> **PROBLEM REQUIREMENTS**
Retype every one of the entries below word for word, and leave the pictures out of your copy.

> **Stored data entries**
☆ ☆ ☆ ☆ ☆ ☆ ☆
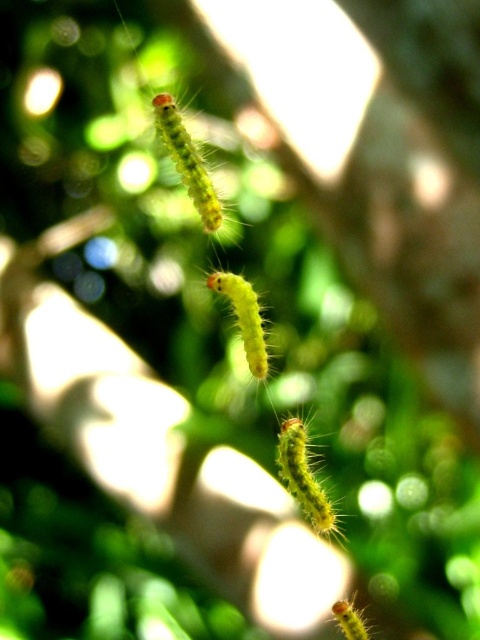
Question: Which point is farther to the camera?

Choices:
 (A) (233, 296)
 (B) (338, 600)
 (C) (312, 504)

Answer: (A)

Question: Considering the relative positions of fuzzy yellow caterpillar at center and yellow fuzzy caterpillar at center in the image provided, where is fuzzy yellow caterpillar at center located with respect to yellow fuzzy caterpillar at center?

Choices:
 (A) right
 (B) left

Answer: (A)

Question: Among these objects, which one is farthest from the camera?

Choices:
 (A) fuzzy yellow caterpillar at upper center
 (B) fuzzy yellow caterpillar at lower right

Answer: (A)

Question: Which point is closer to the camera taking this photo?

Choices:
 (A) (240, 332)
 (B) (317, 496)

Answer: (B)

Question: Considering the relative positions of fuzzy yellow caterpillar at center and fuzzy yellow caterpillar at lower right in the image provided, where is fuzzy yellow caterpillar at center located with respect to fuzzy yellow caterpillar at lower right?

Choices:
 (A) left
 (B) right

Answer: (A)

Question: Can you confirm if fuzzy yellow caterpillar at center is positioned above fuzzy yellow caterpillar at lower right?

Choices:
 (A) no
 (B) yes

Answer: (B)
☆ ☆ ☆ ☆ ☆ ☆ ☆
> **RESULT OF THE EXERCISE**
Question: Which point is farther to the camera?

Choices:
 (A) (233, 296)
 (B) (338, 600)
 (C) (312, 504)

Answer: (A)

Question: Considering the relative positions of fuzzy yellow caterpillar at center and yellow fuzzy caterpillar at center in the image provided, where is fuzzy yellow caterpillar at center located with respect to yellow fuzzy caterpillar at center?

Choices:
 (A) right
 (B) left

Answer: (A)

Question: Among these objects, which one is farthest from the camera?

Choices:
 (A) fuzzy yellow caterpillar at upper center
 (B) fuzzy yellow caterpillar at lower right

Answer: (A)

Question: Which point is closer to the camera taking this photo?

Choices:
 (A) (240, 332)
 (B) (317, 496)

Answer: (B)

Question: Considering the relative positions of fuzzy yellow caterpillar at center and fuzzy yellow caterpillar at lower right in the image provided, where is fuzzy yellow caterpillar at center located with respect to fuzzy yellow caterpillar at lower right?

Choices:
 (A) left
 (B) right

Answer: (A)

Question: Can you confirm if fuzzy yellow caterpillar at center is positioned above fuzzy yellow caterpillar at lower right?

Choices:
 (A) no
 (B) yes

Answer: (B)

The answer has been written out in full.